# THE TASK
Begin the copy at the line containing "blue rectangle: (162, 307)" and end it at the final line of the material below, reproducing each line exactly, without images.

___ RECORDS FOR THE TASK ___

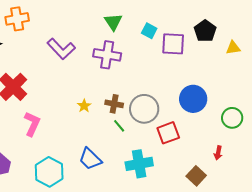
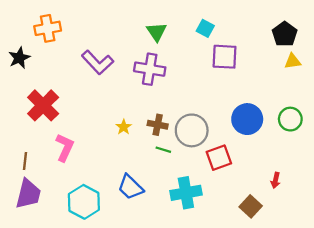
cyan square: (149, 31) -> (205, 28), moved
black pentagon: (205, 31) -> (285, 34), moved
green circle: (232, 118) -> (290, 119), moved
green line: (119, 126) -> (163, 150), turned -32

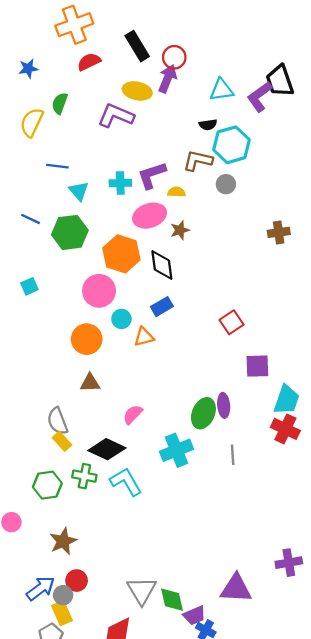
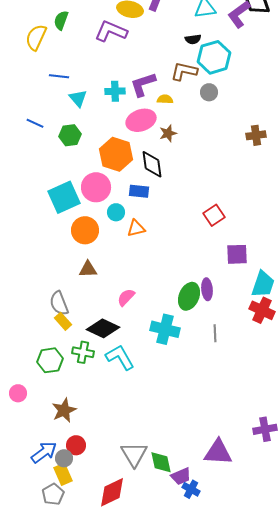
green hexagon: (70, 232) -> (70, 135), size x0.7
cyan square: (29, 286) -> (64, 197), moved, size x2.0
blue rectangle: (162, 307) -> (139, 191), moved, turned 36
cyan cross: (176, 450) -> (165, 329), turned 36

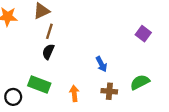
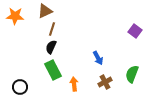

___

# PROBLEM SOLUTION
blue rectangle: (162, 307) -> (139, 191), moved, turned 36
cyan cross: (176, 450) -> (165, 329), turned 36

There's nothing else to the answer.